* [TASK PROMPT]: Among the lines below, copy exactly those from the one with "GPS pin TX: D9 -> D10" through the one with "LED3 pin SIG: D7 -> D3", counting both ends.

* [PROVIDED ENTRIES]:
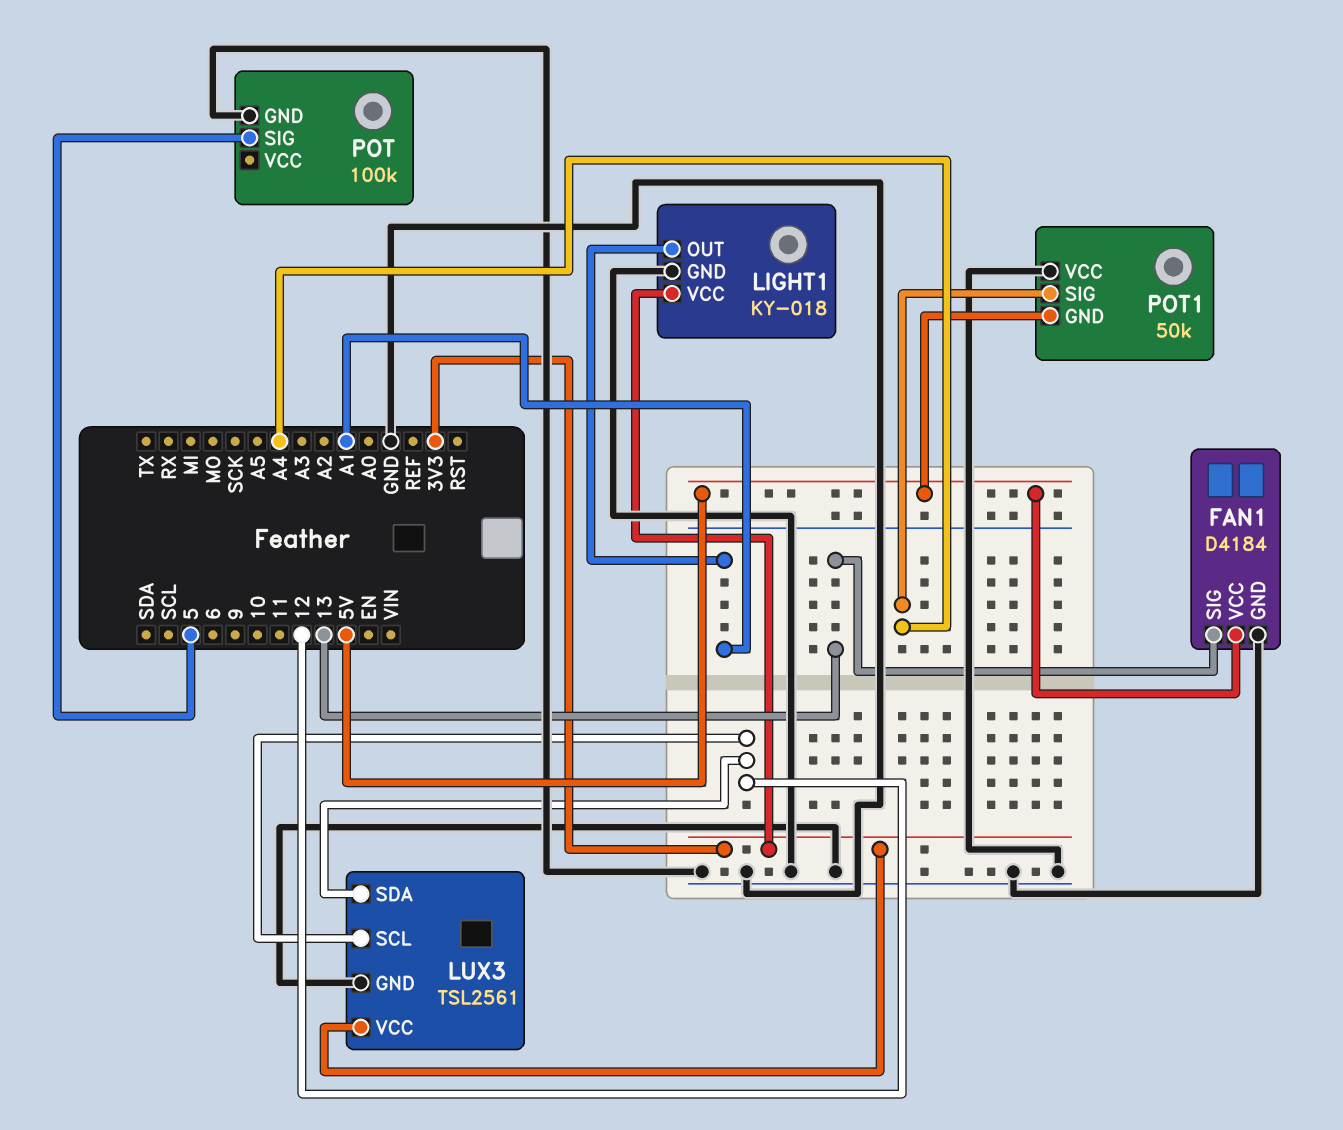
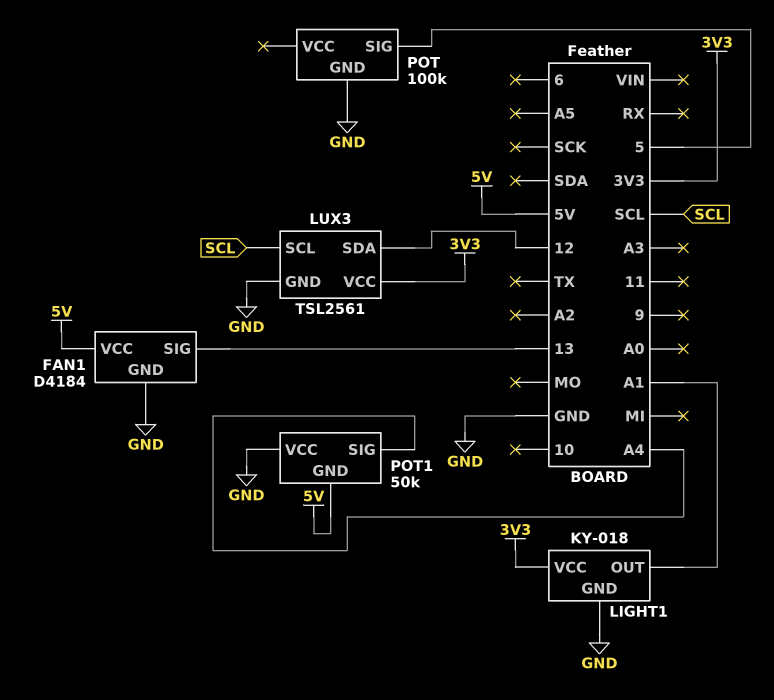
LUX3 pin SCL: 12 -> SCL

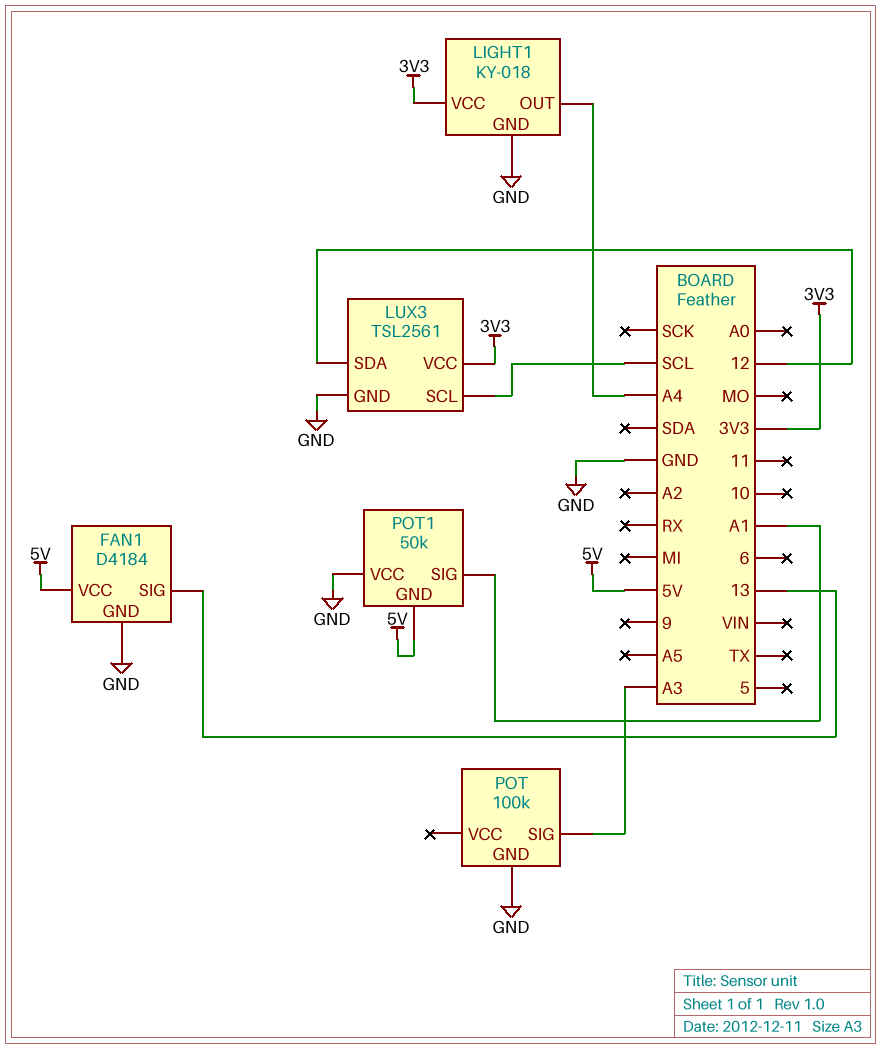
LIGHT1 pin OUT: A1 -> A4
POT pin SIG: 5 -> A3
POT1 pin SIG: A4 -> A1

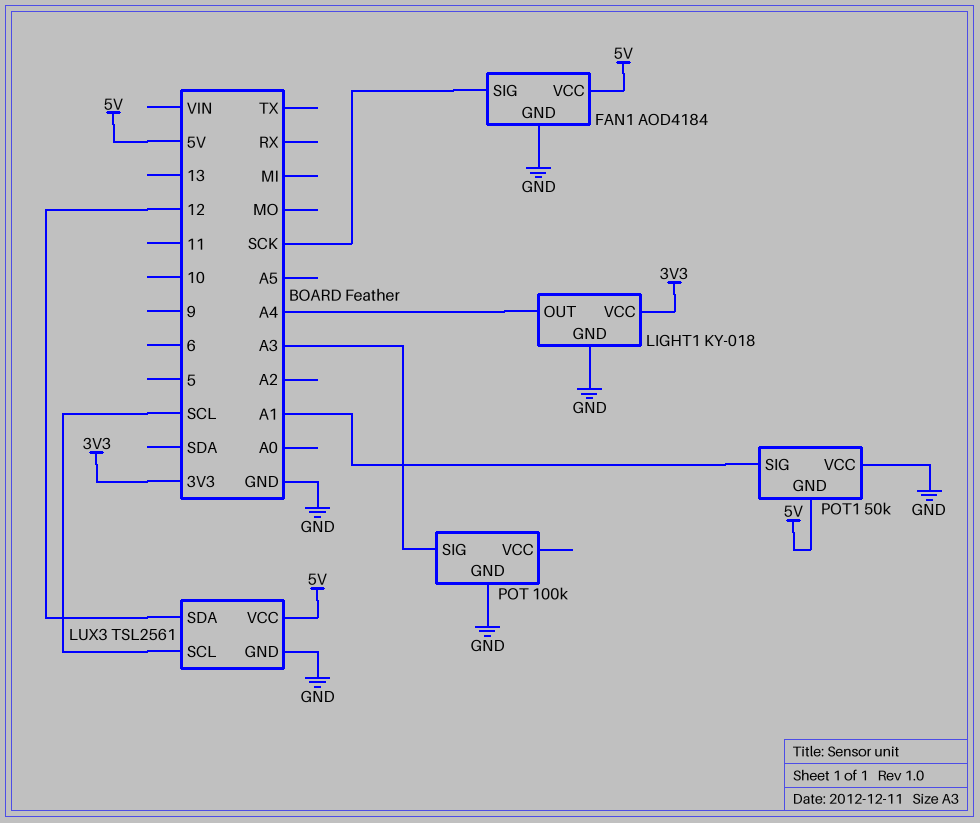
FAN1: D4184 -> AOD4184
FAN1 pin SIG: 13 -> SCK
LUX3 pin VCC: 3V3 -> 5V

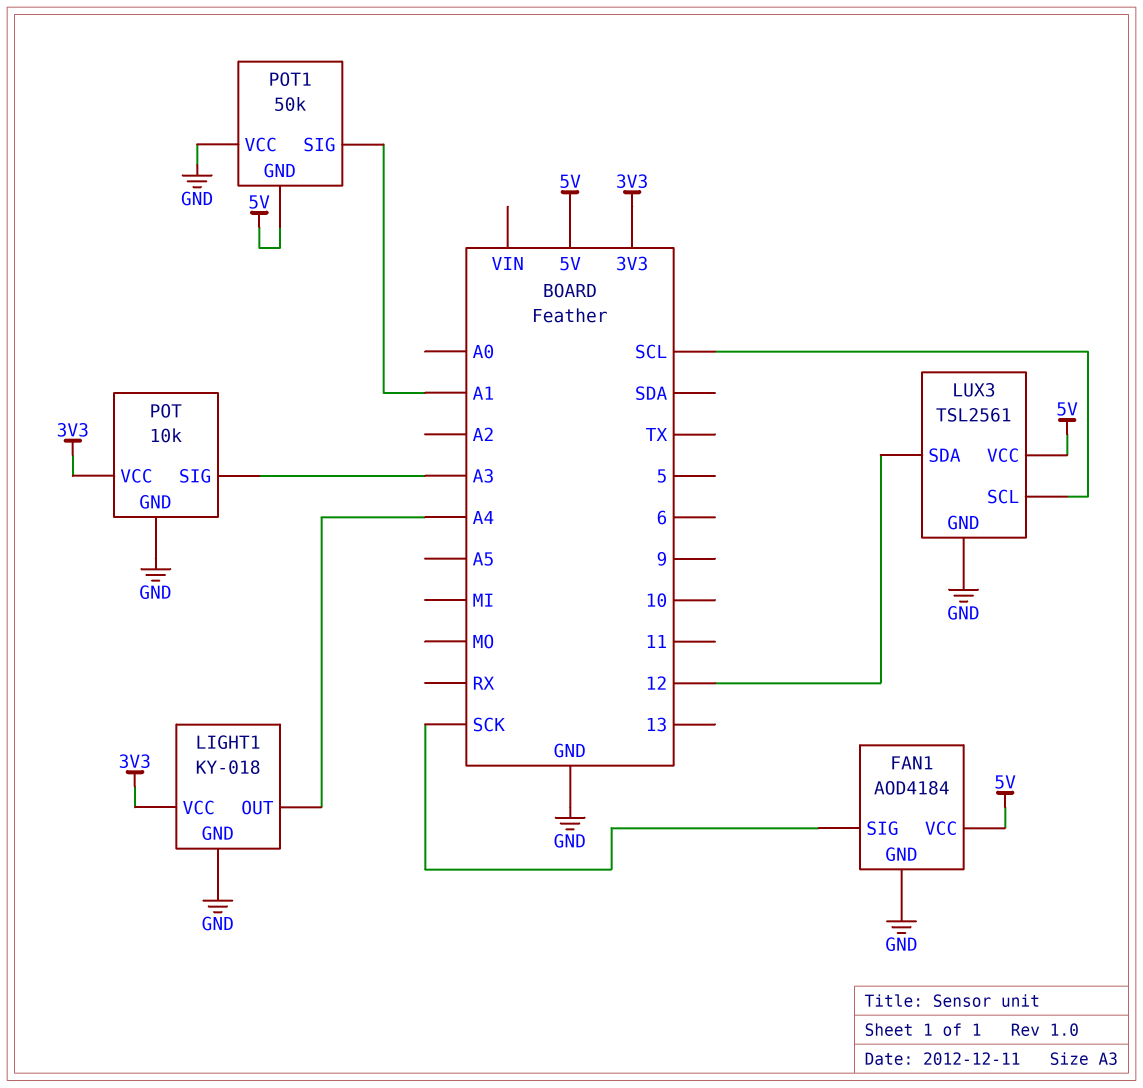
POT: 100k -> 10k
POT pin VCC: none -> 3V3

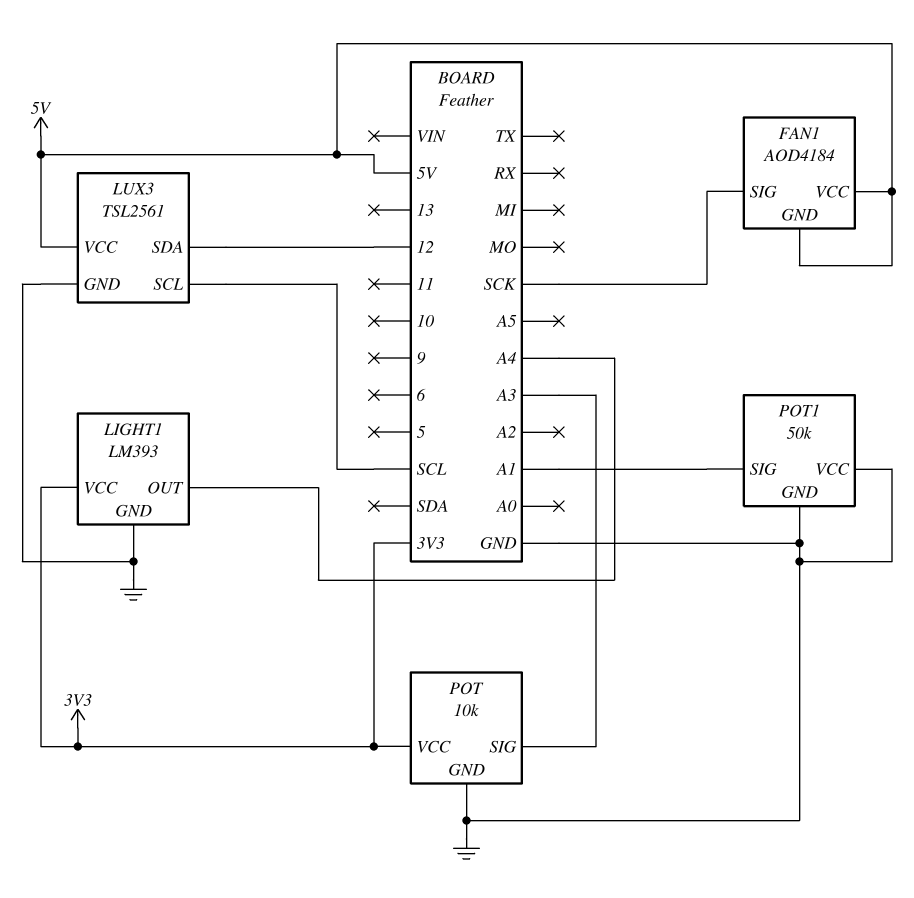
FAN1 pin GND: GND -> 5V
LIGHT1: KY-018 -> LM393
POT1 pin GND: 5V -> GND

==

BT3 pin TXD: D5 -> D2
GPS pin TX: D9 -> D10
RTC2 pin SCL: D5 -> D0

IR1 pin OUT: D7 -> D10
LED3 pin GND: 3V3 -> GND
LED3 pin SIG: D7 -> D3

* [RESULT OF THE EXERCISE]:
GPS pin TX: D9 -> D10
RTC2 pin SCL: D5 -> D0

IR1 pin OUT: D7 -> D10
LED3 pin GND: 3V3 -> GND
LED3 pin SIG: D7 -> D3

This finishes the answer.